Start of Records for this task

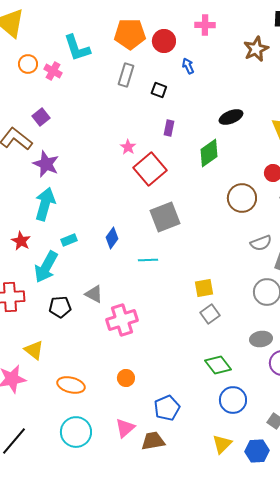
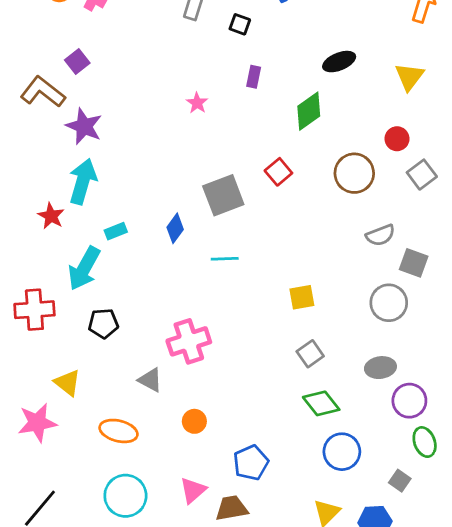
red square: (150, 169) -> (278, 172), moved, size x0.6
gray square: (165, 217) -> (223, 195), moved
red star: (21, 241) -> (51, 216), moved
gray triangle: (94, 294) -> (150, 380), moved
gray square: (210, 314) -> (310, 354), moved

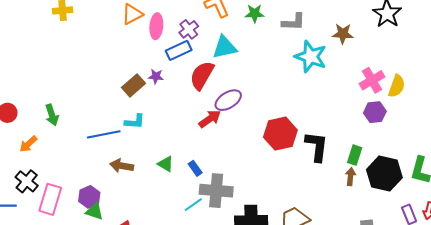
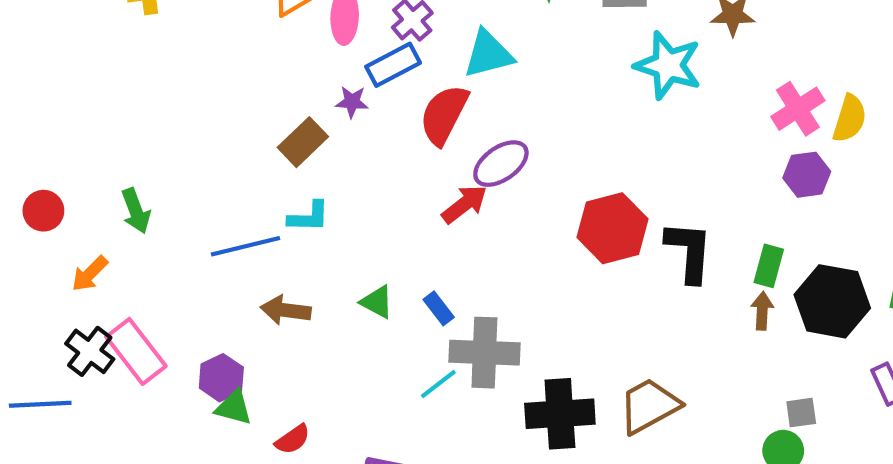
purple star: (156, 76) -> (352, 102), moved
pink rectangle: (50, 199) -> (136, 351), moved, turned -52

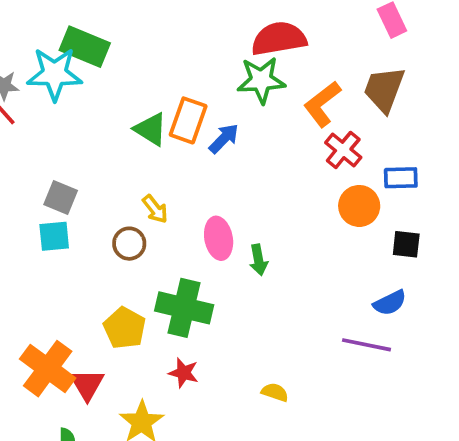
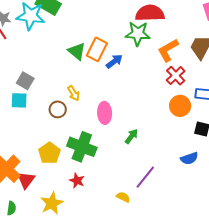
green arrow: (258, 260) -> (131, 136), moved, turned -140
purple line: (367, 345) -> (145, 177), moved, turned -70

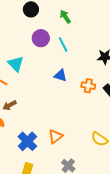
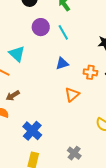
blue triangle: (60, 76) -> (62, 63), turned -32
orange triangle: (55, 136) -> (72, 95), moved

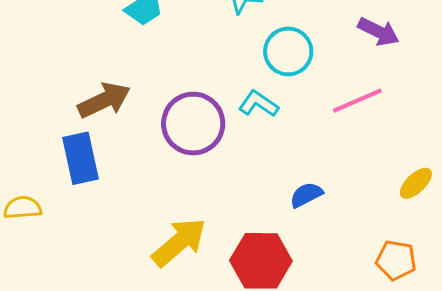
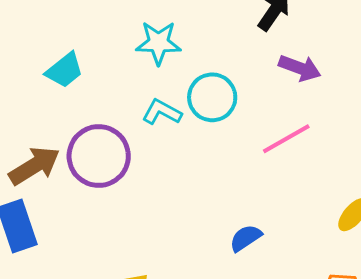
cyan L-shape: (258, 104) -> (162, 112), moved
purple circle: (193, 124) -> (99, 156), moved

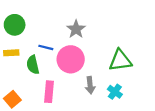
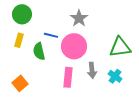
yellow rectangle: (11, 53) -> (19, 40), turned -72
pink rectangle: (49, 92) -> (68, 77), moved

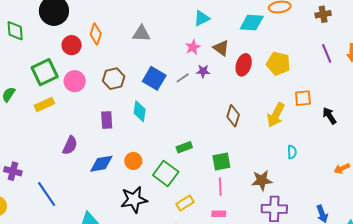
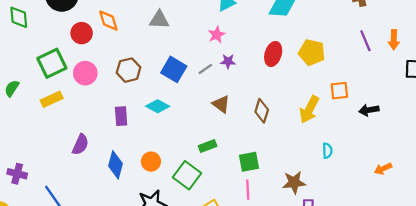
orange diamond: (96, 34) -> (108, 21), turned -35
brown triangle: (221, 48) -> (221, 104), moved
cyan diamond: (140, 111) -> (158, 106), turned -70
black arrow: (329, 116) -> (369, 110), turned -66
blue diamond: (101, 164) -> (115, 165), turned -65

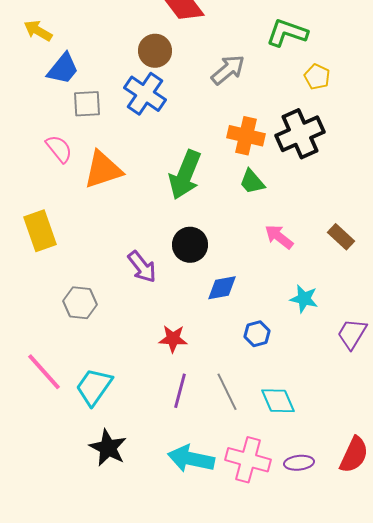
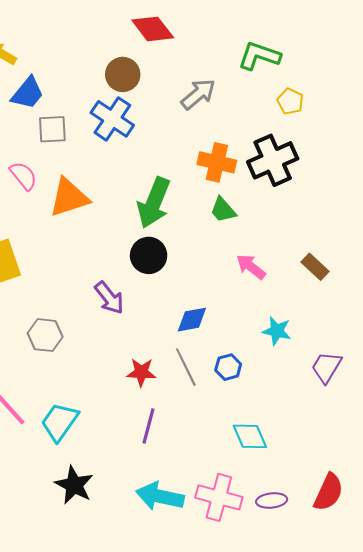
black circle: (190, 245) -> (149, 255), moved
gray line: (227, 392) -> (186, 367), moved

End of Records for this task

> _Work to complete_
Using the entries above, work out the number of lines that hold the word "triangle" and write it with no other words.

> _The answer_
4